[Opening INFORMATION GIVEN section]
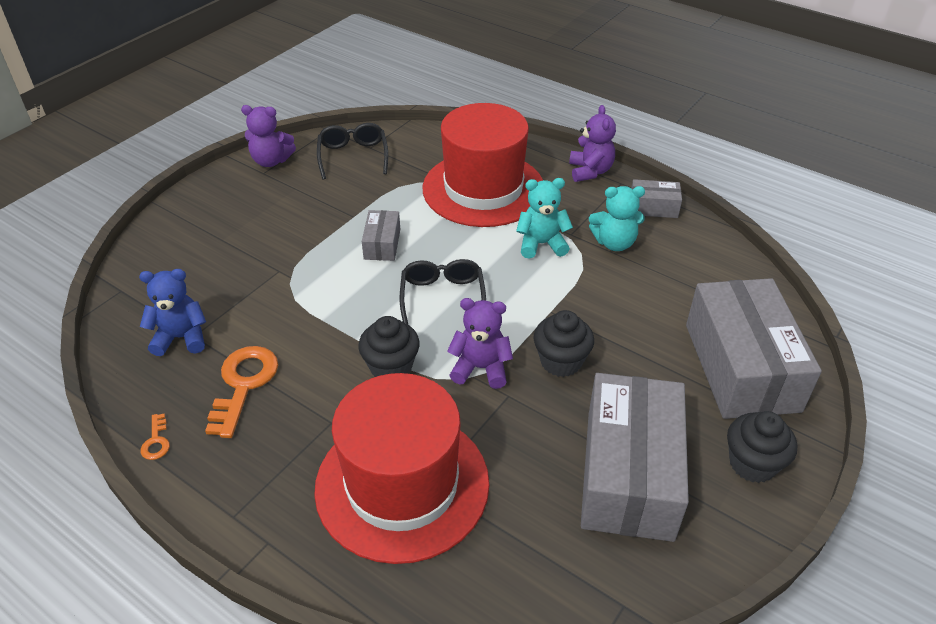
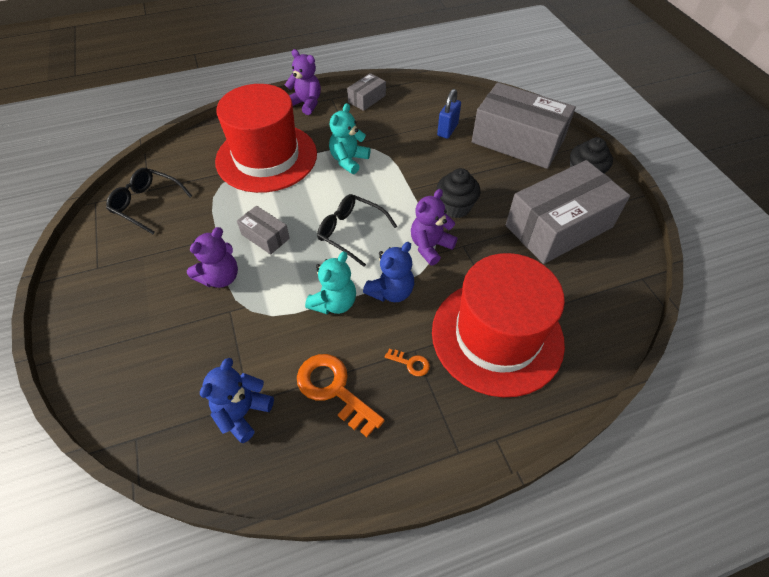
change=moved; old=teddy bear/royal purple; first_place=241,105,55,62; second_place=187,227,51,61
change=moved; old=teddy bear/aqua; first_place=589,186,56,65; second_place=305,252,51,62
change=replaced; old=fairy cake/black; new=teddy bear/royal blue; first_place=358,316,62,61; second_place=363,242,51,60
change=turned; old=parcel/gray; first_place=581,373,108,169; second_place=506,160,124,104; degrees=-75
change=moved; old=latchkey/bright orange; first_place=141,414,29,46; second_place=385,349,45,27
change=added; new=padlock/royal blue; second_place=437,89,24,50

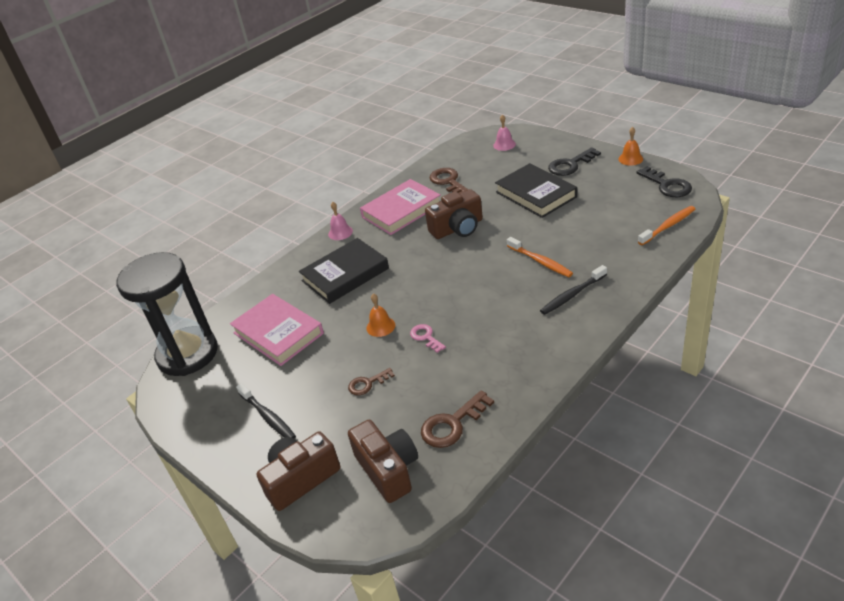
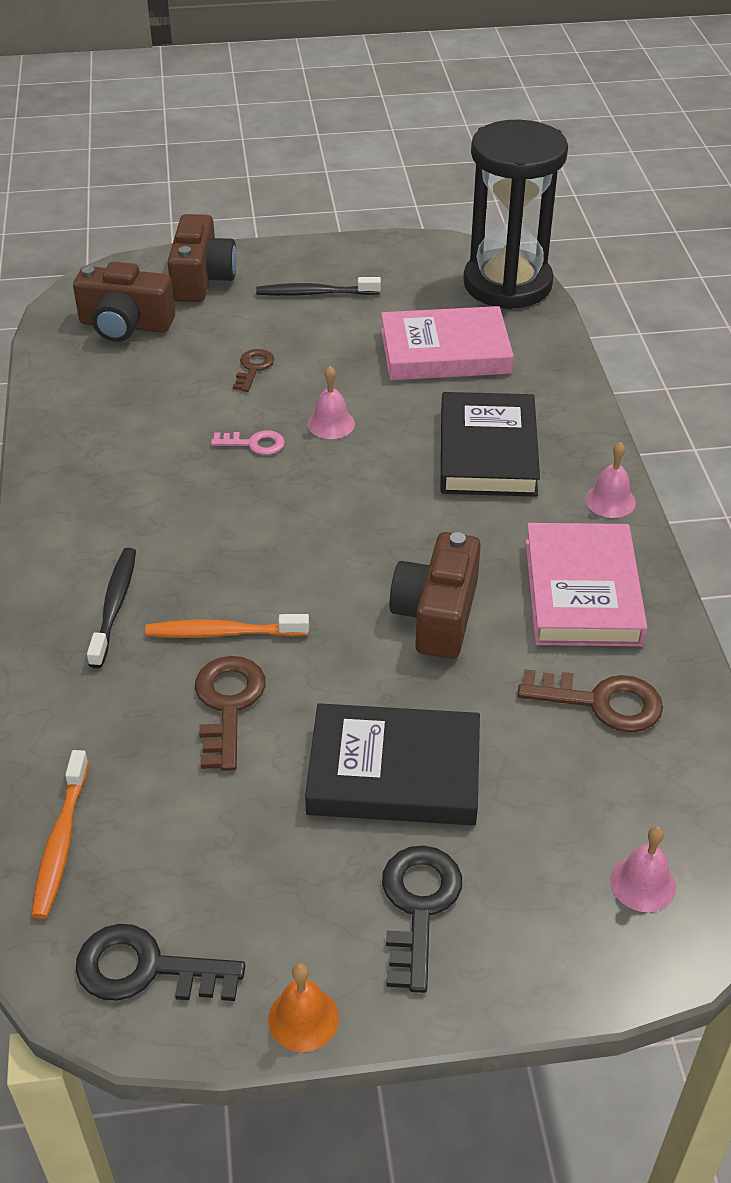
change=recoloured; old=bell/bright orange; new=bell/pink; first_place=366,293,29,44; second_place=308,366,47,73
change=moved; old=latchkey/brown; first_place=421,390,73,58; second_place=195,656,71,115

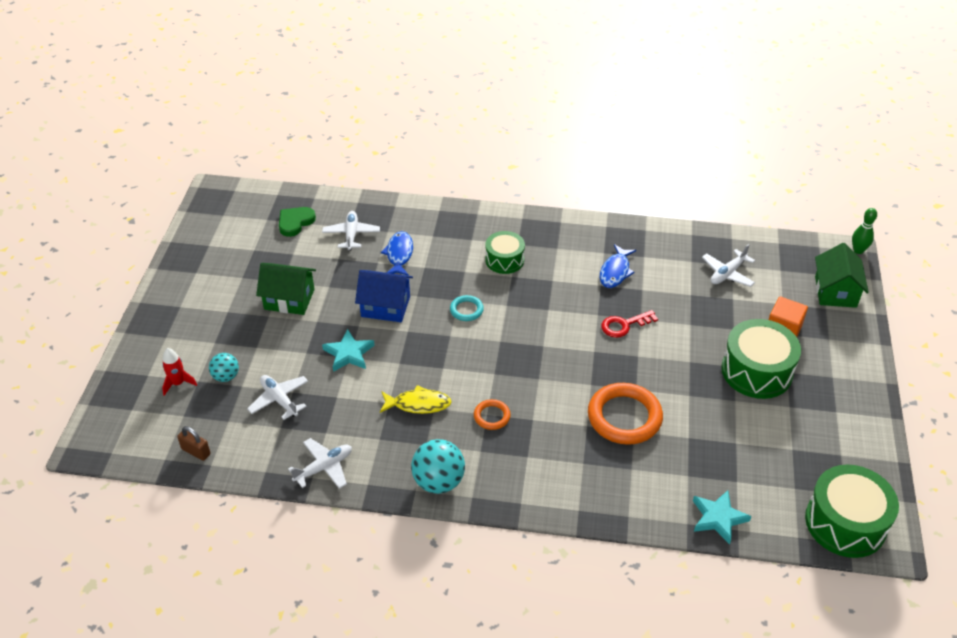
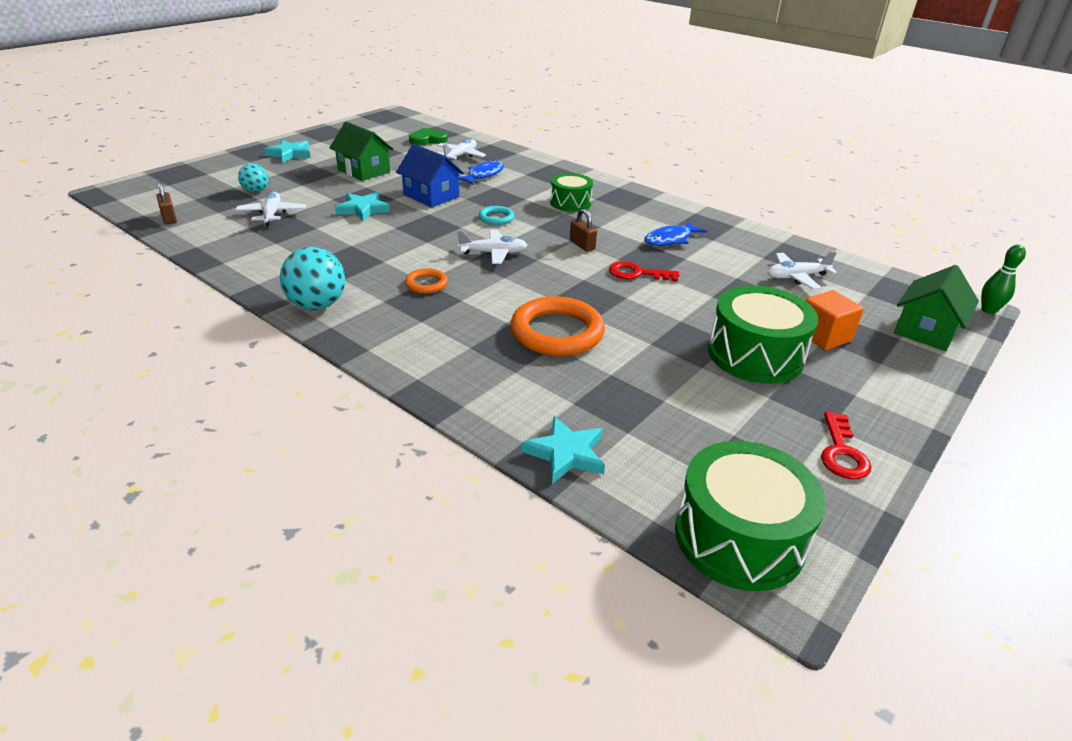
change=removed; old=rocket/scarlet; first_place=162,348,35,48
change=removed; old=fish/yellow; first_place=380,385,72,29
change=moved; old=toy plane/white; first_place=288,438,64,51; second_place=457,230,70,34
change=added; new=five-pointed star/aqua; second_place=264,140,47,23
change=added; new=padlock/brown; second_place=570,208,27,44
change=added; new=latchkey/scarlet; second_place=821,412,50,67

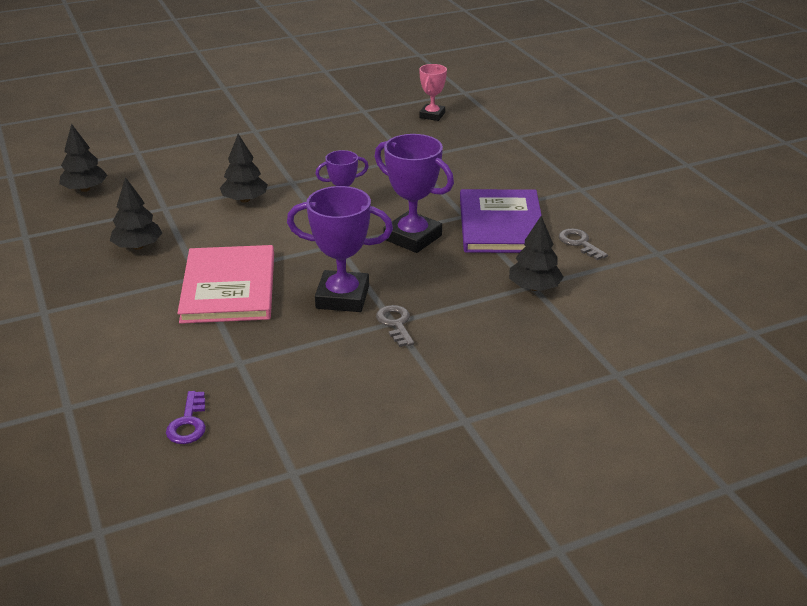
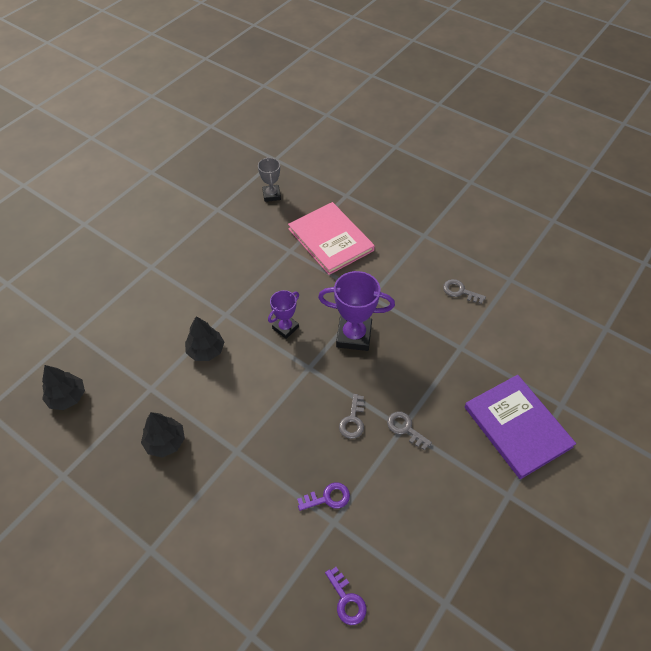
change=recoloured; old=trophy/pink; new=trophy/gray; first_place=419,64,28,57; second_place=258,157,23,45
change=replaced; old=trophy/royal purple; new=latchkey/gray; first_place=287,186,106,126; second_place=339,394,25,45
change=moved; old=hardback/royal purple; first_place=460,189,82,64; second_place=464,375,112,104
change=removed; old=tree/black; first_place=509,216,55,75
change=moved; old=hardback/pink; first_place=177,245,97,79; second_place=288,202,87,73
change=added; new=latchkey/royal purple; second_place=297,482,53,29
[Closing INFORMATION GIVEN section]
### WORK TO BE COMPLETED
Wherever the string "hardback" turns up in the material, copy the whole line.

### RESPONSE TO THIS TASK
change=moved; old=hardback/royal purple; first_place=460,189,82,64; second_place=464,375,112,104
change=moved; old=hardback/pink; first_place=177,245,97,79; second_place=288,202,87,73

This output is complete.